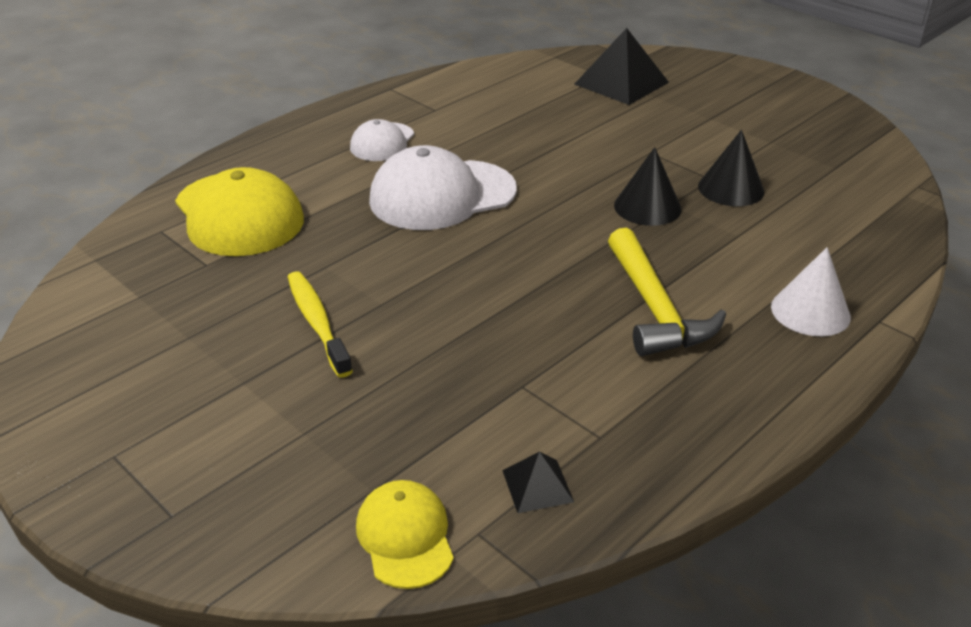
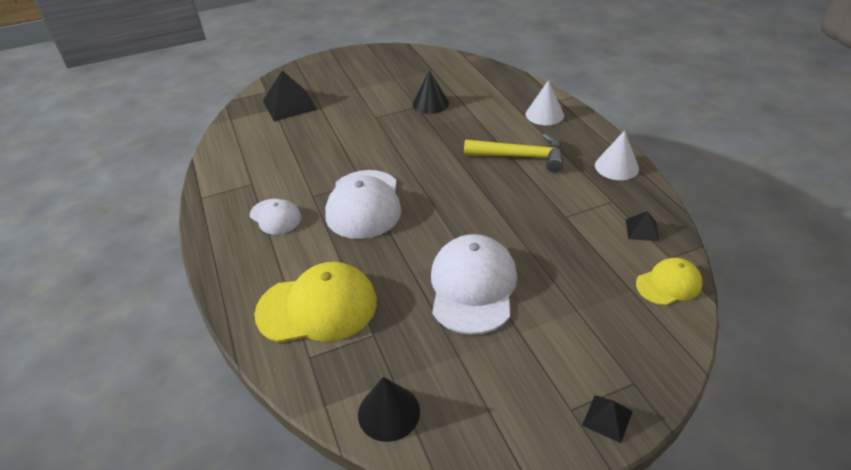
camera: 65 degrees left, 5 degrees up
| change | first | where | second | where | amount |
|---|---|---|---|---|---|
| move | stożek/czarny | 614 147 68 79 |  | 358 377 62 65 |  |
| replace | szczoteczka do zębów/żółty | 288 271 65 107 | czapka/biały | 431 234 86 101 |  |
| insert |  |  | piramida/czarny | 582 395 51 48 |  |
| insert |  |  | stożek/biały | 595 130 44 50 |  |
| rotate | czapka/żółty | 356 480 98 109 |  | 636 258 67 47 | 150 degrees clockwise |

________________

◆ ASSIGNED TASK: Search the material for the word "żółty" and report how many lines hold it. Add nothing else.

◆ OUTPUT FOR THIS TASK: 2